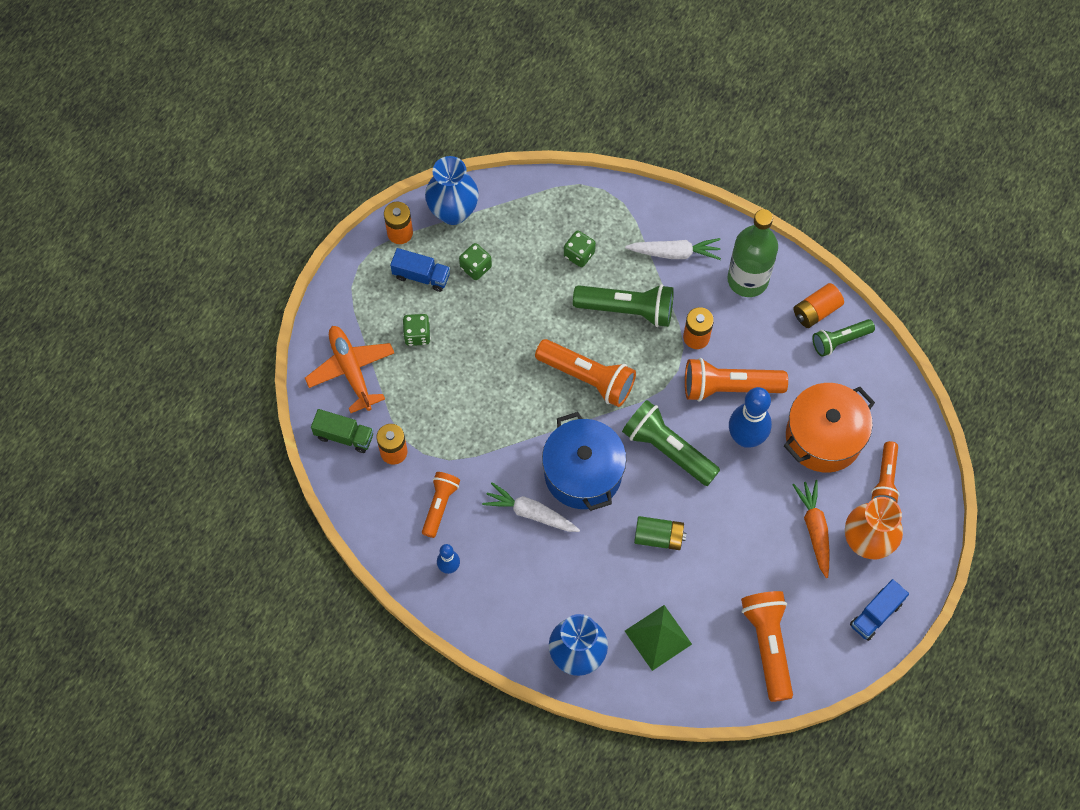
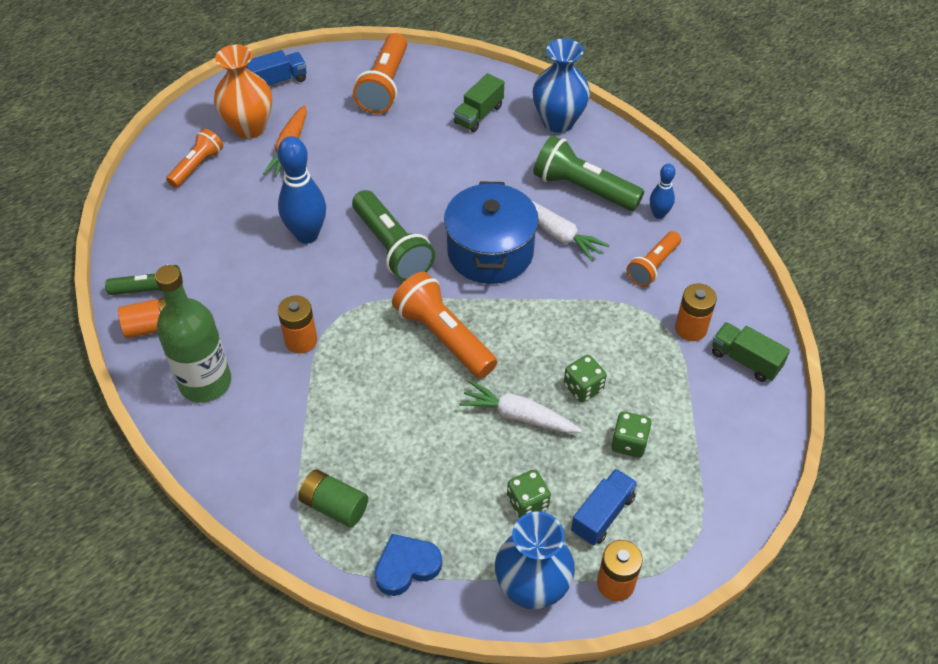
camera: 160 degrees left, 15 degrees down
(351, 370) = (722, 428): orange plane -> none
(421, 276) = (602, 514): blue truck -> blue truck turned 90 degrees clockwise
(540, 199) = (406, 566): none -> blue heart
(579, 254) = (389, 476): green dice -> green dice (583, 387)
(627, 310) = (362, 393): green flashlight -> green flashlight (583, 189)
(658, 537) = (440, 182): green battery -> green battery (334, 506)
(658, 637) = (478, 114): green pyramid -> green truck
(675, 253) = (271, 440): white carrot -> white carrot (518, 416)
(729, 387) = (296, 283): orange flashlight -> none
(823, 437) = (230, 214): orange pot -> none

• • •

Transcribe the entries from their first line to the line that holds "(540, 199) = (406, 566): none -> blue heart", both included, and skip every picture.

camera: 160 degrees left, 15 degrees down
(351, 370) = (722, 428): orange plane -> none
(421, 276) = (602, 514): blue truck -> blue truck turned 90 degrees clockwise
(540, 199) = (406, 566): none -> blue heart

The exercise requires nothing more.